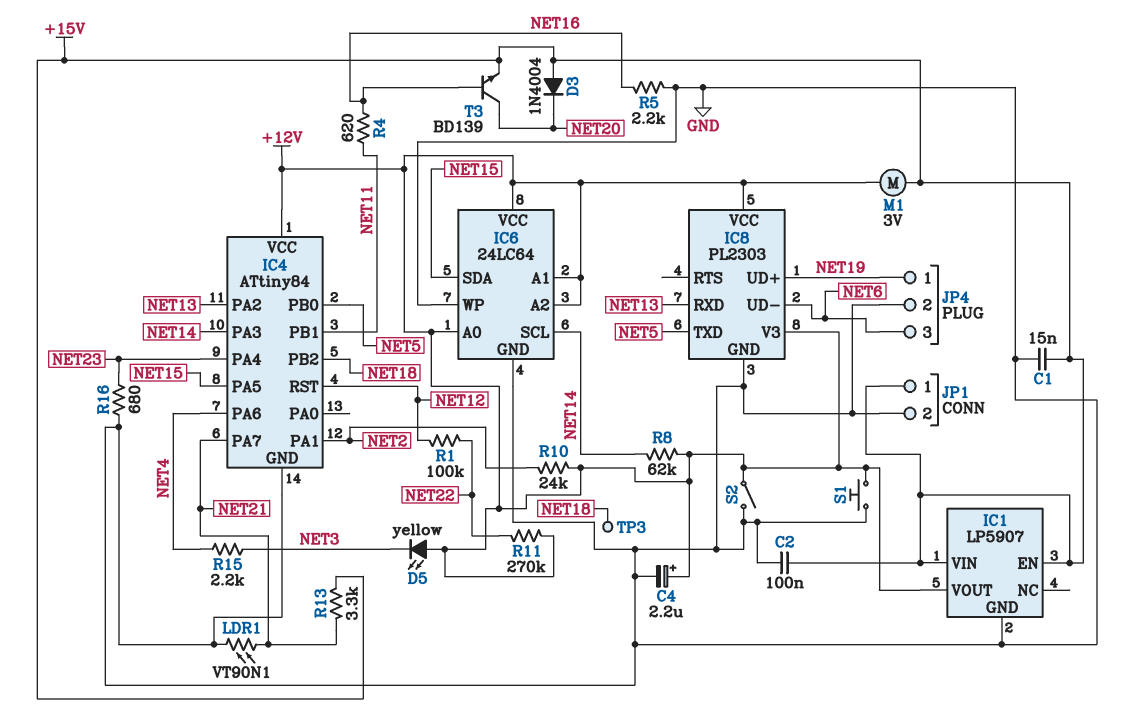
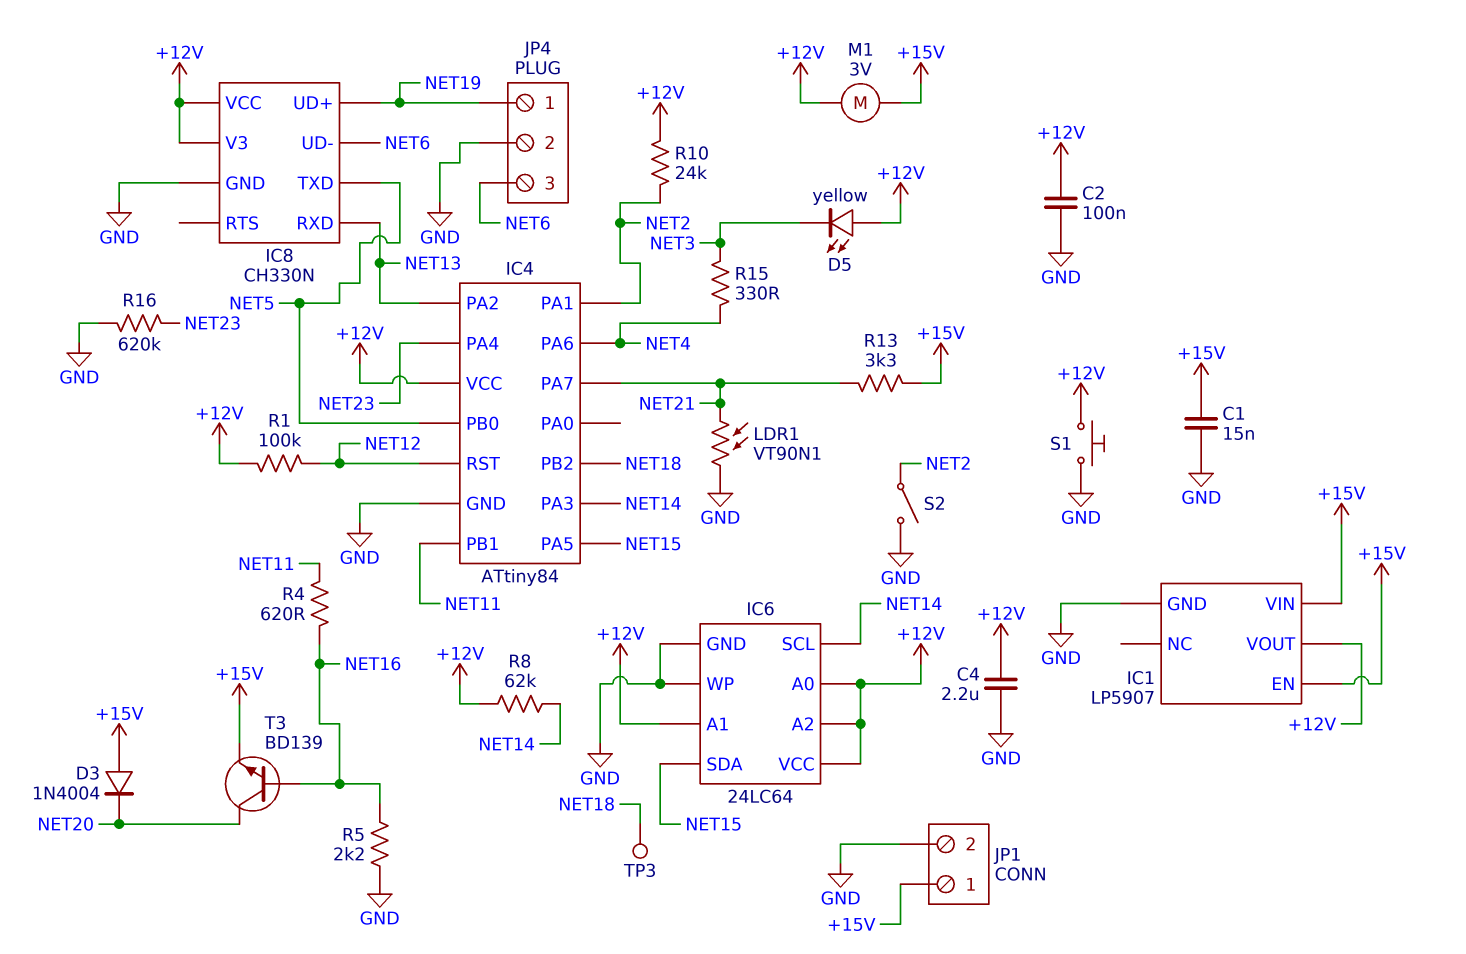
C2: 100nF (+15V, GND) -> 100nF (+12V, GND)
C4: 2.2uF (plus +12V, minus GND) -> 2.2uF (+12V, GND)
IC8: PL2303 -> CH330N
R1: 100k (NET12, NET22) -> 100k (+12V, NET12)
R11: 270k (+12V, NET22) -> none
R15: 2.2k (NET3, NET4) -> 330 (NET3, NET4)
R16: 680 (GND, NET23) -> 620k (GND, NET23)
S2: switch (+12V, GND) -> switch (GND, NET2)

* EXERCISE GOAL
Without changing a word, transcribe all of the data and omit its images.

* RESULT OF THIS EXERCISE
C2: 100nF (+15V, GND) -> 100nF (+12V, GND)
C4: 2.2uF (plus +12V, minus GND) -> 2.2uF (+12V, GND)
IC8: PL2303 -> CH330N
R1: 100k (NET12, NET22) -> 100k (+12V, NET12)
R11: 270k (+12V, NET22) -> none
R15: 2.2k (NET3, NET4) -> 330 (NET3, NET4)
R16: 680 (GND, NET23) -> 620k (GND, NET23)
S2: switch (+12V, GND) -> switch (GND, NET2)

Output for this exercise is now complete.